• [DESCRIPTION OF THE TASK]
Can you restate the records below word for word?

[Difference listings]
-*-*-

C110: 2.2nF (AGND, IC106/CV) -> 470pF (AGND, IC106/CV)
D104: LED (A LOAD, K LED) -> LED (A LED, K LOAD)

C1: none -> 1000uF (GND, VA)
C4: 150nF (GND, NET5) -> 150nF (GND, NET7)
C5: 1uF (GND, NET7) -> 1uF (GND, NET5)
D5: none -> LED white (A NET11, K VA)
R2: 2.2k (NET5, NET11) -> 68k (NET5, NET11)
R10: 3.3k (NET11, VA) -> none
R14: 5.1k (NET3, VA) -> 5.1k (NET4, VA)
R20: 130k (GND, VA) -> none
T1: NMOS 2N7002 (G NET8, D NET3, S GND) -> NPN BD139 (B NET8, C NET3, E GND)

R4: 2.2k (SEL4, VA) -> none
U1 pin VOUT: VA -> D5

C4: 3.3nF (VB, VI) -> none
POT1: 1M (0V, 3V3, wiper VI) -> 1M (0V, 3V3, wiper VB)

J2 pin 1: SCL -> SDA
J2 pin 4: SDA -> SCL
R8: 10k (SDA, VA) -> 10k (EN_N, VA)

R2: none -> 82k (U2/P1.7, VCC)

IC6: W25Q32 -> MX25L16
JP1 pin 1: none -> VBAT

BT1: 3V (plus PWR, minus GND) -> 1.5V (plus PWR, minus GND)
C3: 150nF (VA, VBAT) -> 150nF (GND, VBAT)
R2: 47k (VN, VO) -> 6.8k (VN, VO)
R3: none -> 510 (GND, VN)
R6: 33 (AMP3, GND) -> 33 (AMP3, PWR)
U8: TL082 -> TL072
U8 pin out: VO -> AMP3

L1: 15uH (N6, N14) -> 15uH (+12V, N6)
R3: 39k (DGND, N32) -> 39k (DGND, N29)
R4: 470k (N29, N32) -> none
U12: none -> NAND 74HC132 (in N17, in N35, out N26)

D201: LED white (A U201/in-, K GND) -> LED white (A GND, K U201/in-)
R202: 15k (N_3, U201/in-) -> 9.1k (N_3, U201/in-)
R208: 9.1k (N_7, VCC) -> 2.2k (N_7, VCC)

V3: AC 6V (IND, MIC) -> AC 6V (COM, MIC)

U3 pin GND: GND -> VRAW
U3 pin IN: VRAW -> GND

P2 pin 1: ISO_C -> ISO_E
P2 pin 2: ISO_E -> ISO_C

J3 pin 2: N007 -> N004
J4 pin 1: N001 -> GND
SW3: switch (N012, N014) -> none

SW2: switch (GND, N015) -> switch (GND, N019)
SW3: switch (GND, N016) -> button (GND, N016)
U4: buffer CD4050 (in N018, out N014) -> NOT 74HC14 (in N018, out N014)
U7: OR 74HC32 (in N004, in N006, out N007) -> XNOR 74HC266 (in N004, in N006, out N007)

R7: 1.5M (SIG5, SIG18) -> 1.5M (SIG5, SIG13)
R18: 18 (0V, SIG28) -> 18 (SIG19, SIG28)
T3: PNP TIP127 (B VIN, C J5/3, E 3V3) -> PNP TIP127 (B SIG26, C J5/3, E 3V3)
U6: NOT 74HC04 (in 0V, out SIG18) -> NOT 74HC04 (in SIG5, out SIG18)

-*-*-

• [RESULT OF THE EXERCISE]
C110: 2.2nF (AGND, IC106/CV) -> 470pF (AGND, IC106/CV)
D104: LED (A LOAD, K LED) -> LED (A LED, K LOAD)

C1: none -> 1000uF (GND, VA)
C4: 150nF (GND, NET5) -> 150nF (GND, NET7)
C5: 1uF (GND, NET7) -> 1uF (GND, NET5)
D5: none -> LED white (A NET11, K VA)
R2: 2.2k (NET5, NET11) -> 68k (NET5, NET11)
R10: 3.3k (NET11, VA) -> none
R14: 5.1k (NET3, VA) -> 5.1k (NET4, VA)
R20: 130k (GND, VA) -> none
T1: NMOS 2N7002 (G NET8, D NET3, S GND) -> NPN BD139 (B NET8, C NET3, E GND)

R4: 2.2k (SEL4, VA) -> none
U1 pin VOUT: VA -> D5

C4: 3.3nF (VB, VI) -> none
POT1: 1M (0V, 3V3, wiper VI) -> 1M (0V, 3V3, wiper VB)

J2 pin 1: SCL -> SDA
J2 pin 4: SDA -> SCL
R8: 10k (SDA, VA) -> 10k (EN_N, VA)

R2: none -> 82k (U2/P1.7, VCC)

IC6: W25Q32 -> MX25L16
JP1 pin 1: none -> VBAT

BT1: 3V (plus PWR, minus GND) -> 1.5V (plus PWR, minus GND)
C3: 150nF (VA, VBAT) -> 150nF (GND, VBAT)
R2: 47k (VN, VO) -> 6.8k (VN, VO)
R3: none -> 510 (GND, VN)
R6: 33 (AMP3, GND) -> 33 (AMP3, PWR)
U8: TL082 -> TL072
U8 pin out: VO -> AMP3

L1: 15uH (N6, N14) -> 15uH (+12V, N6)
R3: 39k (DGND, N32) -> 39k (DGND, N29)
R4: 470k (N29, N32) -> none
U12: none -> NAND 74HC132 (in N17, in N35, out N26)

D201: LED white (A U201/in-, K GND) -> LED white (A GND, K U201/in-)
R202: 15k (N_3, U201/in-) -> 9.1k (N_3, U201/in-)
R208: 9.1k (N_7, VCC) -> 2.2k (N_7, VCC)

V3: AC 6V (IND, MIC) -> AC 6V (COM, MIC)

U3 pin GND: GND -> VRAW
U3 pin IN: VRAW -> GND

P2 pin 1: ISO_C -> ISO_E
P2 pin 2: ISO_E -> ISO_C

J3 pin 2: N007 -> N004
J4 pin 1: N001 -> GND
SW3: switch (N012, N014) -> none

SW2: switch (GND, N015) -> switch (GND, N019)
SW3: switch (GND, N016) -> button (GND, N016)
U4: buffer CD4050 (in N018, out N014) -> NOT 74HC14 (in N018, out N014)
U7: OR 74HC32 (in N004, in N006, out N007) -> XNOR 74HC266 (in N004, in N006, out N007)

R7: 1.5M (SIG5, SIG18) -> 1.5M (SIG5, SIG13)
R18: 18 (0V, SIG28) -> 18 (SIG19, SIG28)
T3: PNP TIP127 (B VIN, C J5/3, E 3V3) -> PNP TIP127 (B SIG26, C J5/3, E 3V3)
U6: NOT 74HC04 (in 0V, out SIG18) -> NOT 74HC04 (in SIG5, out SIG18)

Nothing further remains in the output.